§ Your instructions: Retype the entries below exactly, dropping the images.

§ Provided material:
================

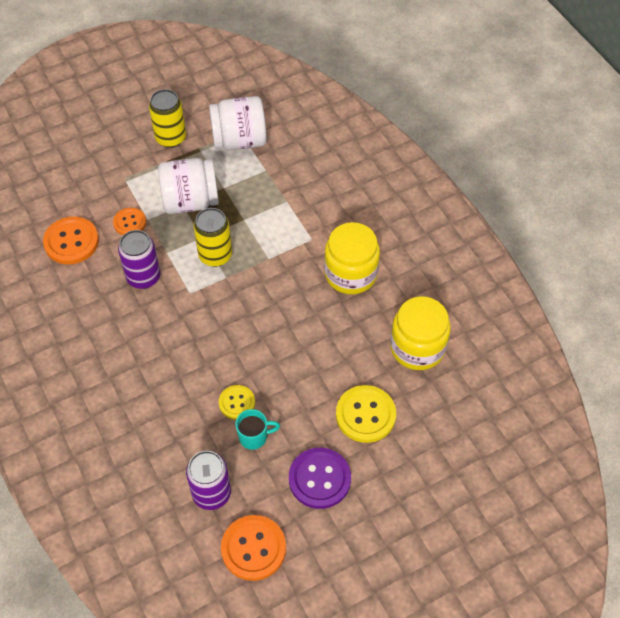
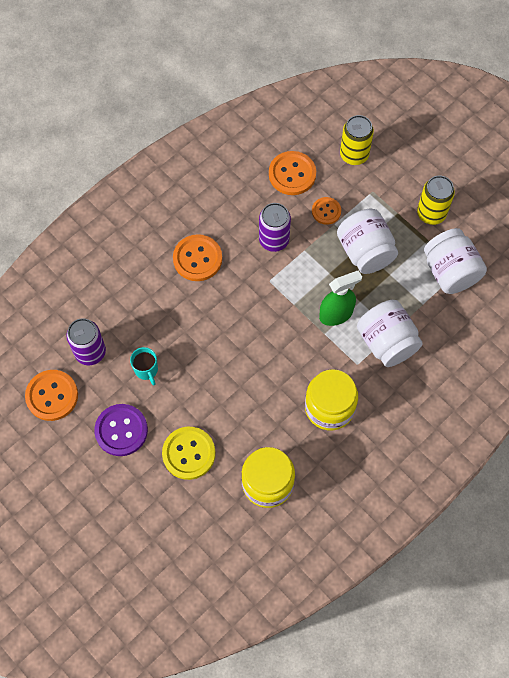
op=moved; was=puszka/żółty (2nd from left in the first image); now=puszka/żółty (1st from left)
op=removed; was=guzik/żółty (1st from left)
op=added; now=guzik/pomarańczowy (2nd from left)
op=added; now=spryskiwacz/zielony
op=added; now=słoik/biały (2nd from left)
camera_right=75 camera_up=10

================

§ Reply to the task:
op=moved; was=puszka/żółty (2nd from left in the first image); now=puszka/żółty (1st from left)
op=removed; was=guzik/żółty (1st from left)
op=added; now=guzik/pomarańczowy (2nd from left)
op=added; now=spryskiwacz/zielony
op=added; now=słoik/biały (2nd from left)
camera_right=75 camera_up=10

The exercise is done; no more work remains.